(Saved data entries)
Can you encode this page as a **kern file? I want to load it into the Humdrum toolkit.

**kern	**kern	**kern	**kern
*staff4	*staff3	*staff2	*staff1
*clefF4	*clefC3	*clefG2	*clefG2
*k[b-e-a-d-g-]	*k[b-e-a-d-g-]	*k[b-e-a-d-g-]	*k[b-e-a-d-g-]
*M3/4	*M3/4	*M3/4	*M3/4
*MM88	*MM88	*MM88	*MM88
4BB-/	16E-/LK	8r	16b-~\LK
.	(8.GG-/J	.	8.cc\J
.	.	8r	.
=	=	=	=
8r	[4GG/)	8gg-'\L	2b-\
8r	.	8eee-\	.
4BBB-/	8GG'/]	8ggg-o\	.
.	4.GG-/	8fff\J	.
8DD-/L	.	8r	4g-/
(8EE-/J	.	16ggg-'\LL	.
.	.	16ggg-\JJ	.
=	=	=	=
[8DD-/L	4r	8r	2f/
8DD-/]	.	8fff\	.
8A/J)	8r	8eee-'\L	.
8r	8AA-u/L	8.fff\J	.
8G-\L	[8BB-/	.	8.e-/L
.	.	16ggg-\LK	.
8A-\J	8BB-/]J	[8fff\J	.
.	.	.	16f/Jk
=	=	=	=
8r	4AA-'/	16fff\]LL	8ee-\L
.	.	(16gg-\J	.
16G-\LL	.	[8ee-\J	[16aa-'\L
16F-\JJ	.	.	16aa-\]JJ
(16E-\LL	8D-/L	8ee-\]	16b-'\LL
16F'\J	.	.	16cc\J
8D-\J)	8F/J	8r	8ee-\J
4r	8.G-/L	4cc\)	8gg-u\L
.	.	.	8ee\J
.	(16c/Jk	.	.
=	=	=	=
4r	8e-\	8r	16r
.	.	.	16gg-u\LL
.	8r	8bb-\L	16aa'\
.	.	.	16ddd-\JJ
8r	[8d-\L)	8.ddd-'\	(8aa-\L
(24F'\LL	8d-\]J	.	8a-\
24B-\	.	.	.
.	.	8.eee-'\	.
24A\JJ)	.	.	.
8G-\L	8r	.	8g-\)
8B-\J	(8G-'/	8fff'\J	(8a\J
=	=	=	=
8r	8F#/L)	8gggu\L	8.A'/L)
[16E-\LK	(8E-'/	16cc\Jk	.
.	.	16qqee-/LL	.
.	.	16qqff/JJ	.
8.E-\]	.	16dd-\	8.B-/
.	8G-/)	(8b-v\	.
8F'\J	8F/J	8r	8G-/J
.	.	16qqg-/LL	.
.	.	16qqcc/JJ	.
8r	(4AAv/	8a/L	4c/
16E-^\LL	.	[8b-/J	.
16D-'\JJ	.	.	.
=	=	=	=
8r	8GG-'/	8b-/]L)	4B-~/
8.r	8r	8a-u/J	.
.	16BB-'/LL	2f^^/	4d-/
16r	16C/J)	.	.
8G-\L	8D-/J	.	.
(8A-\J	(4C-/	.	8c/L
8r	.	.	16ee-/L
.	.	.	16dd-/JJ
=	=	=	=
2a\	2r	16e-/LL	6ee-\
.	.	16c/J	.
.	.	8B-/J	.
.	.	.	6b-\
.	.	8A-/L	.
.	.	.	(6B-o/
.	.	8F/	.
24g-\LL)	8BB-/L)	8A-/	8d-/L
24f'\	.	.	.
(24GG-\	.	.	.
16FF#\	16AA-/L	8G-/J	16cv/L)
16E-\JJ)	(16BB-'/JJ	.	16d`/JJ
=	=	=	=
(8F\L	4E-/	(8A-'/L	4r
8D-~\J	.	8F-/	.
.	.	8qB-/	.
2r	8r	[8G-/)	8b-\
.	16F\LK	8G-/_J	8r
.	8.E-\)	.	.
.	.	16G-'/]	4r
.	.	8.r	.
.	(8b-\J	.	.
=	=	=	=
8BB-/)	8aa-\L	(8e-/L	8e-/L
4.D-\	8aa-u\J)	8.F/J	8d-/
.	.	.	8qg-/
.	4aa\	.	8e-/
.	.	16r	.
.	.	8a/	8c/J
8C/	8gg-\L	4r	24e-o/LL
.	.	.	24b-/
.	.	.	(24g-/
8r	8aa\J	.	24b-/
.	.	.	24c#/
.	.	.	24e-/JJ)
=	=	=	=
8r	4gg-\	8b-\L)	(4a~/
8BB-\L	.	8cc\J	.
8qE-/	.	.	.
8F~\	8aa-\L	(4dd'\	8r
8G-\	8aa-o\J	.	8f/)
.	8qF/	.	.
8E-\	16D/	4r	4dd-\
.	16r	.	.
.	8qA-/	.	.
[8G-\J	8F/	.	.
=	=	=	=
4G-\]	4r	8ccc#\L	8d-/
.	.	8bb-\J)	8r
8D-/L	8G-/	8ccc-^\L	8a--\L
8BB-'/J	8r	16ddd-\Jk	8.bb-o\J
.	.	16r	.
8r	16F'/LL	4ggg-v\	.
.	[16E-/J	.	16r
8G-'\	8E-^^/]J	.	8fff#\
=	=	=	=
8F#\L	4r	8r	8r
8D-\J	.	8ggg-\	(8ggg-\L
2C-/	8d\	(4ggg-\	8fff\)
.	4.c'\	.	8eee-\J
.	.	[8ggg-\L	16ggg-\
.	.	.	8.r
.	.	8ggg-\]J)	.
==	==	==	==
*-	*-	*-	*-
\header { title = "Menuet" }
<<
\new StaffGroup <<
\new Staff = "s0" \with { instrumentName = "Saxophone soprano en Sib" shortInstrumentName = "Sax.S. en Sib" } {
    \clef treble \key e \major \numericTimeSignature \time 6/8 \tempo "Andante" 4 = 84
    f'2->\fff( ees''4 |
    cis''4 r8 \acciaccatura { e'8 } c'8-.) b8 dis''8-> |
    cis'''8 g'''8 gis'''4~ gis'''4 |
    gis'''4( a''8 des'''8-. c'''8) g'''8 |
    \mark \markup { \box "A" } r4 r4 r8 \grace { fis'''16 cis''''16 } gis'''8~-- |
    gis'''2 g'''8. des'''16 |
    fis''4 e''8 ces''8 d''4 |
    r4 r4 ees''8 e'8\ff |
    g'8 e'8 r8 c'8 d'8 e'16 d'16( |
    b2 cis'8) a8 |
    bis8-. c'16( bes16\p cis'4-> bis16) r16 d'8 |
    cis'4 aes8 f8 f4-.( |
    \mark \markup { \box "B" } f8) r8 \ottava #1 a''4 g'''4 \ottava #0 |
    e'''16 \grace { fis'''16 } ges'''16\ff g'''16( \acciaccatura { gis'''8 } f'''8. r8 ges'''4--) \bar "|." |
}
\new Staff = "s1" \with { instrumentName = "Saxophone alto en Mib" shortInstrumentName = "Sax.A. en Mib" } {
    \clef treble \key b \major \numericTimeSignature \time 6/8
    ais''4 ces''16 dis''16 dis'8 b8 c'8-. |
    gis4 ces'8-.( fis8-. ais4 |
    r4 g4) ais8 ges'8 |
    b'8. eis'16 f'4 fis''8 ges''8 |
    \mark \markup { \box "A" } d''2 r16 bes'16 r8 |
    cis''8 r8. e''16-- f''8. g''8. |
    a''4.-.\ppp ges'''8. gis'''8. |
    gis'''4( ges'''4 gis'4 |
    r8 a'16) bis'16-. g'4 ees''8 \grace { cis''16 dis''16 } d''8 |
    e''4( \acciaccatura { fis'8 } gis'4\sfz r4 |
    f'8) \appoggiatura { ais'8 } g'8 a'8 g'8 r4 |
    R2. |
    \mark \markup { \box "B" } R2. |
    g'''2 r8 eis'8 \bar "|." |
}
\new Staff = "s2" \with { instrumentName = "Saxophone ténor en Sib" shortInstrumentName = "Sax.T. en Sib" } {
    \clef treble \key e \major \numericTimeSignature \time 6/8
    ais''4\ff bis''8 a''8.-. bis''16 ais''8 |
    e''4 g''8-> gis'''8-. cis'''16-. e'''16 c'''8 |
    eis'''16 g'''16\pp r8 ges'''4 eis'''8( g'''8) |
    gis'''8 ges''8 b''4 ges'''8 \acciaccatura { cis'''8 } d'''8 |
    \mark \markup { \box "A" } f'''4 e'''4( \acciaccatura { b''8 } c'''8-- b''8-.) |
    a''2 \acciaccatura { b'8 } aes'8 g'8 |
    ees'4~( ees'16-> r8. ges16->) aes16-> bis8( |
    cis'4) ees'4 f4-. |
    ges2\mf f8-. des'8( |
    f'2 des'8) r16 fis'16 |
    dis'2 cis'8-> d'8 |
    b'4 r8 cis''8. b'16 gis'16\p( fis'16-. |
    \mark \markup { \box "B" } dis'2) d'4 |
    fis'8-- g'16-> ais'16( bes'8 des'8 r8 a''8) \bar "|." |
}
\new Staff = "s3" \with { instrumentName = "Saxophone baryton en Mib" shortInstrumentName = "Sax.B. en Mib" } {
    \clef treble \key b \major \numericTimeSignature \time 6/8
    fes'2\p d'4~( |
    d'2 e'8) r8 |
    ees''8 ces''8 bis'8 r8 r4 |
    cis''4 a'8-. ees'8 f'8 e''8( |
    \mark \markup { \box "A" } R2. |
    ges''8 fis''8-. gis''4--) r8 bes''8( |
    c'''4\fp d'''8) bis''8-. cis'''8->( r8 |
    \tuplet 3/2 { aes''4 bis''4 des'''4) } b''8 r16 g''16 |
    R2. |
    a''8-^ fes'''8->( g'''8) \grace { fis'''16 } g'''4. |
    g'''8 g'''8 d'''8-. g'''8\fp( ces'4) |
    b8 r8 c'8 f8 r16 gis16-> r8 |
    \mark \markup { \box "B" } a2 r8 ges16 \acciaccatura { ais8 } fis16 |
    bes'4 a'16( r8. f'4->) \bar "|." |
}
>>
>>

## EXERCISE OBJECTIVE
Pick out each line in the items that contains the string "numericTimeSignature".

## EXPECTED OUTPUT
    \clef treble \key e \major \numericTimeSignature \time 6/8 \tempo "Andante" 4 = 84
    \clef treble \key b \major \numericTimeSignature \time 6/8
    \clef treble \key e \major \numericTimeSignature \time 6/8
    \clef treble \key b \major \numericTimeSignature \time 6/8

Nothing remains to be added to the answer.